Task to carry out »
Please copy each line of the listing below in which the word "camera" appears.

Material for the task »

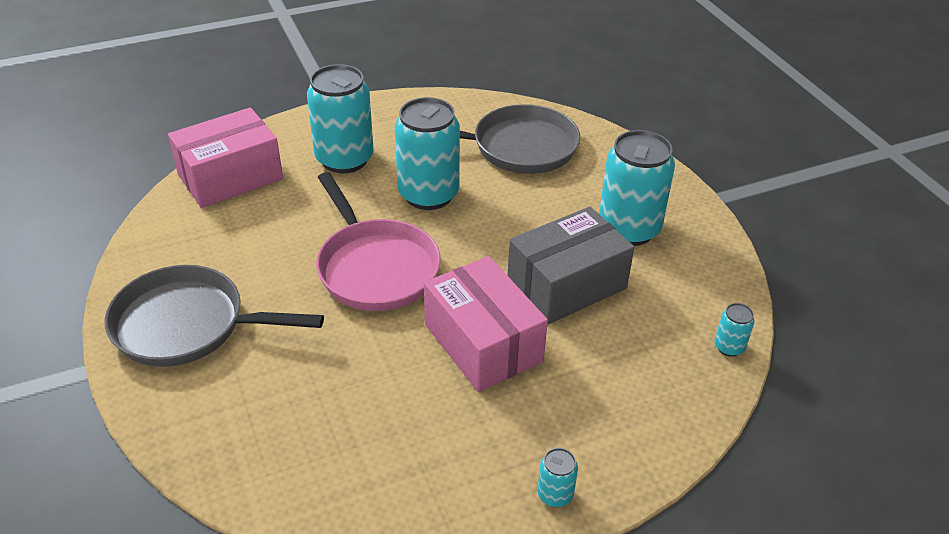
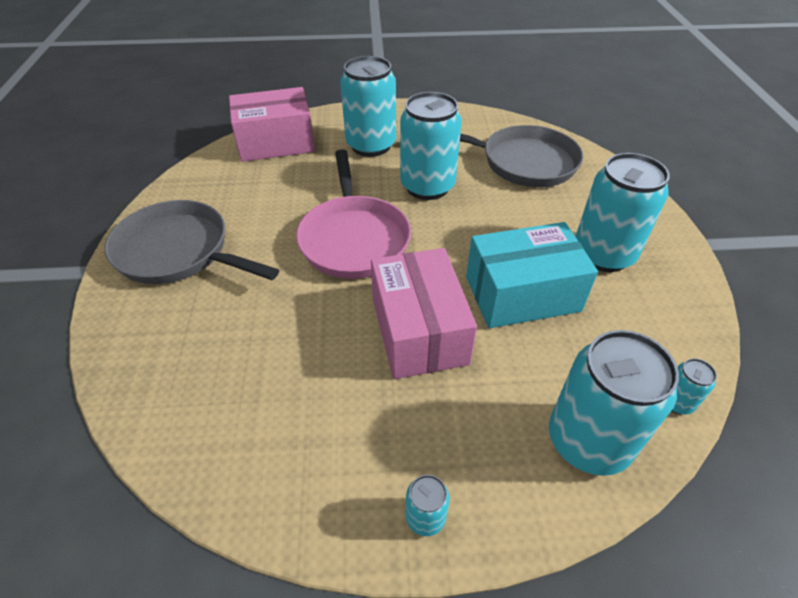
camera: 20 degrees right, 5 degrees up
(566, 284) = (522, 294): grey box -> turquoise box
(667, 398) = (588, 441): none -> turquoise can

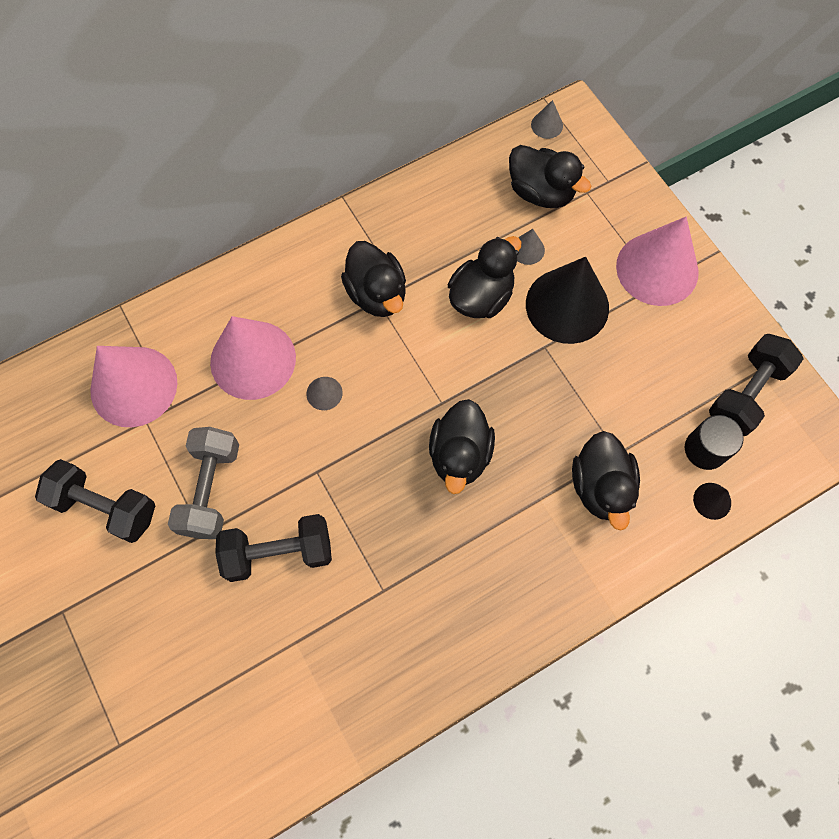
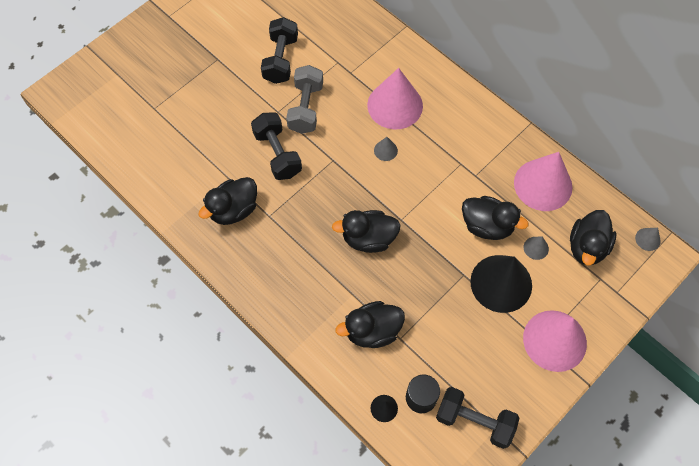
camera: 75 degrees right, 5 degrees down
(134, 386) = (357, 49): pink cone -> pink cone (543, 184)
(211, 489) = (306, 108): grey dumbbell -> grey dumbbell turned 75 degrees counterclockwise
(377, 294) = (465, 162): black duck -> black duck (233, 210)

Exercise solution »
camera: 20 degrees right, 5 degrees up
camera: 75 degrees right, 5 degrees down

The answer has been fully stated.